---------- GIVEN ENTRIES

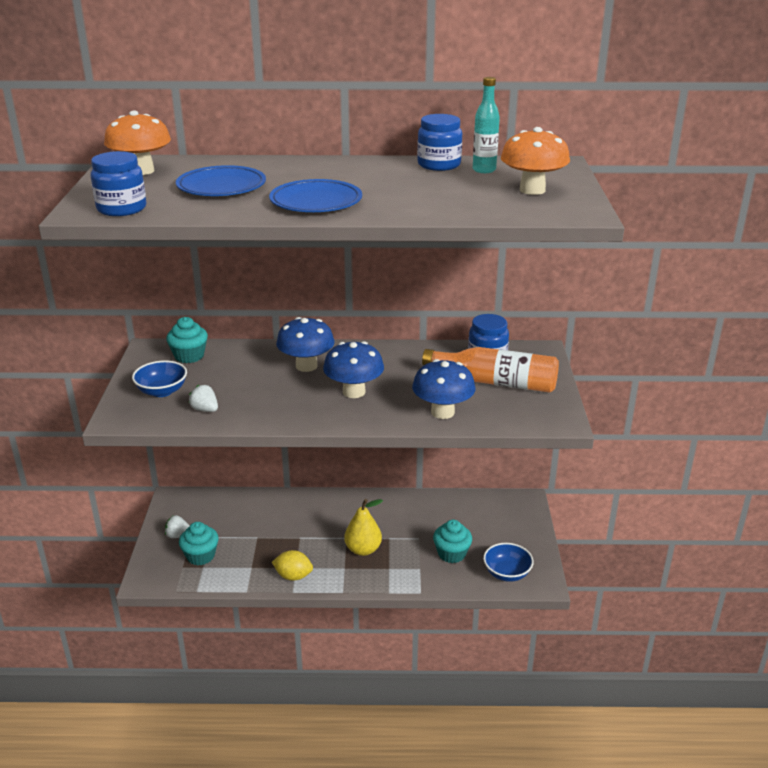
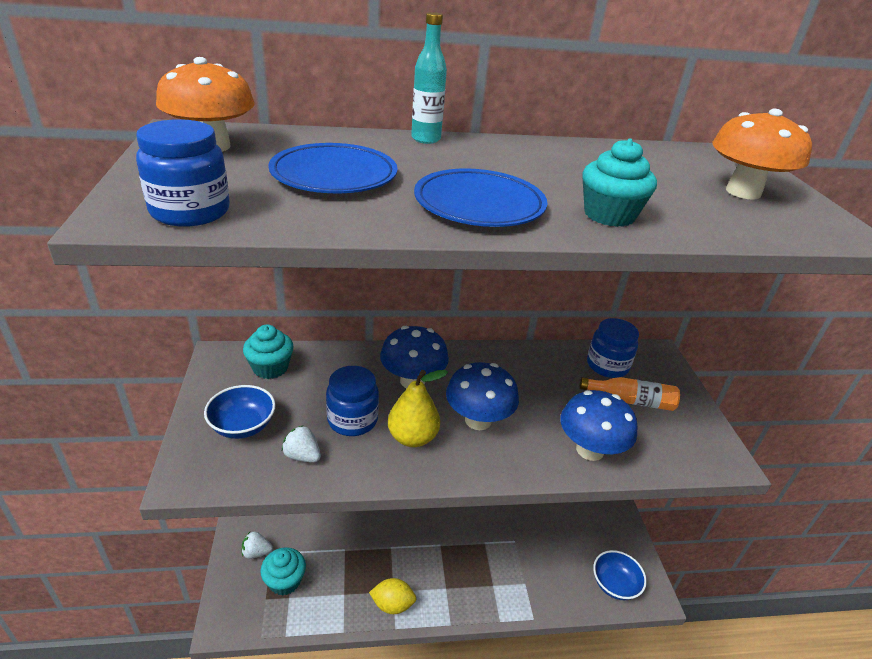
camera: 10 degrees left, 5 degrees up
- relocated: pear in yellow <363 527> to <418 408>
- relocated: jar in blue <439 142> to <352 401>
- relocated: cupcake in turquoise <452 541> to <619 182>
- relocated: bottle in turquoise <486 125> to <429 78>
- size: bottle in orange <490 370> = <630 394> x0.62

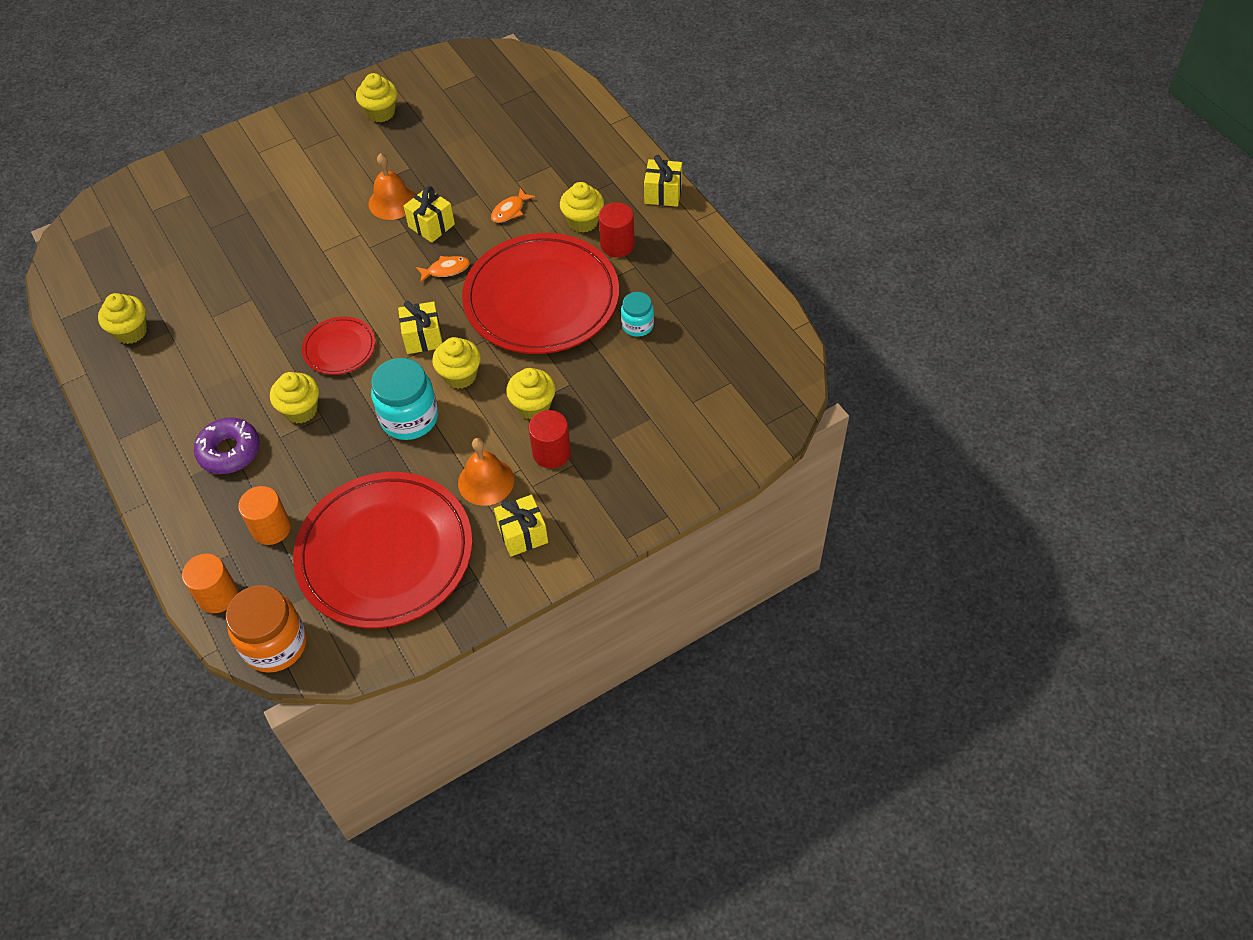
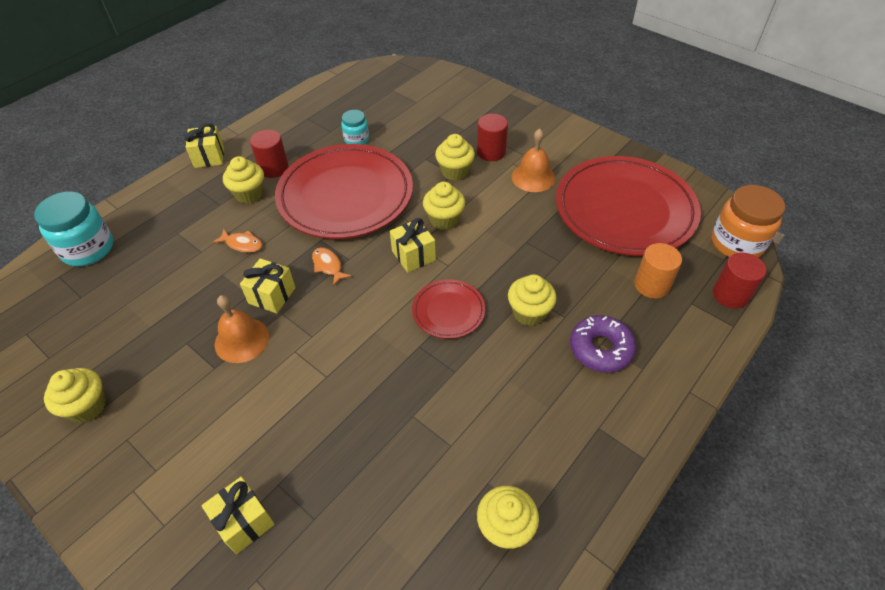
camera: 110 degrees left, 5 degrees down
- relocated: jar in turquoise <404 399> to <73 229>
- relocated: gift in yellow <521 526> to <238 515>
- colour: cylinder in orange <210 583> to cylinder in red <739 280>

--------------------

**YOUR GOAL**
Before copying, set the pictures aside; then reproduce each entry above exactly.

**SOLUTION TO THE PROBLEM**
camera: 10 degrees left, 5 degrees up
- relocated: pear in yellow <363 527> to <418 408>
- relocated: jar in blue <439 142> to <352 401>
- relocated: cupcake in turquoise <452 541> to <619 182>
- relocated: bottle in turquoise <486 125> to <429 78>
- size: bottle in orange <490 370> = <630 394> x0.62

camera: 110 degrees left, 5 degrees down
- relocated: jar in turquoise <404 399> to <73 229>
- relocated: gift in yellow <521 526> to <238 515>
- colour: cylinder in orange <210 583> to cylinder in red <739 280>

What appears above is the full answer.